Work order: Please produce a character-exact copy of the listing that follows, omitting all images.

Data:
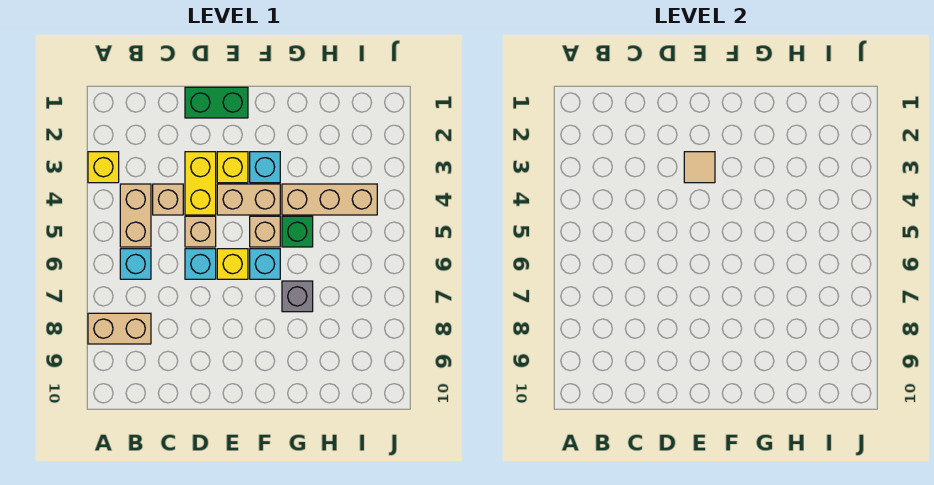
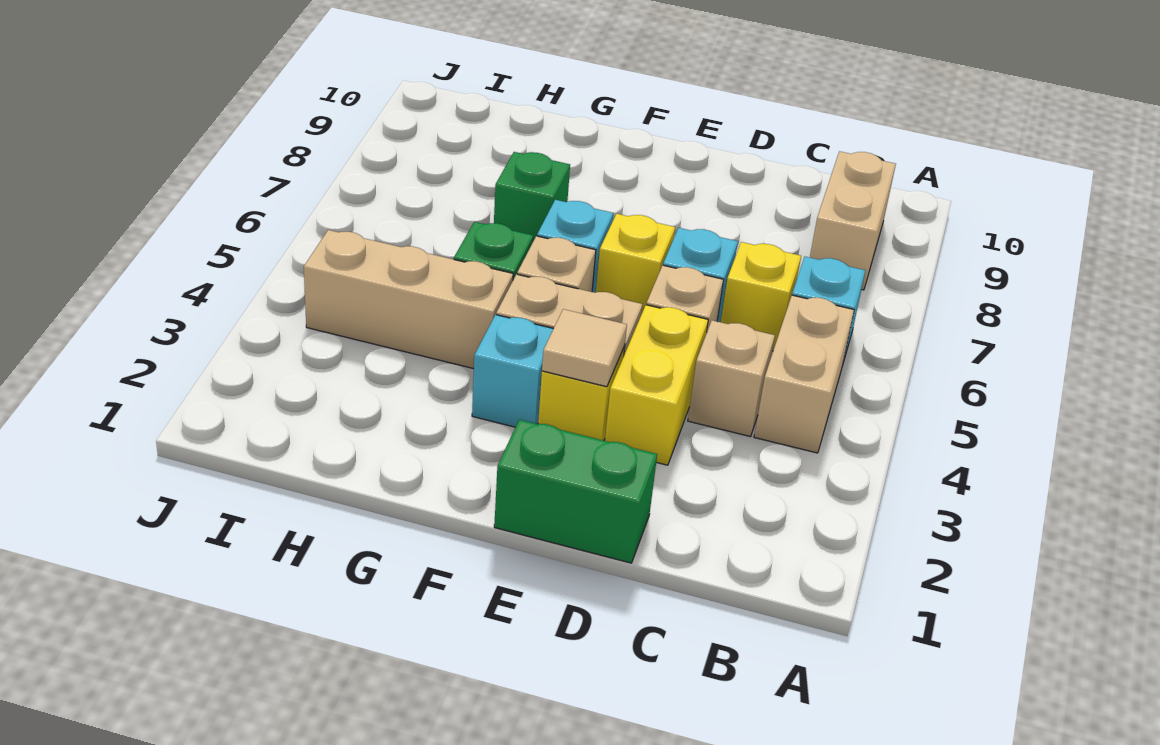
yellow brick A3 level 1 -> yellow brick C6 level 1
tan brick A8:B8 level 1 -> tan brick B8:B9 level 1
grey brick G7 level 1 -> green brick G7 level 1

Your solution:
yellow brick A3 level 1 -> yellow brick C6 level 1
tan brick A8:B8 level 1 -> tan brick B8:B9 level 1
grey brick G7 level 1 -> green brick G7 level 1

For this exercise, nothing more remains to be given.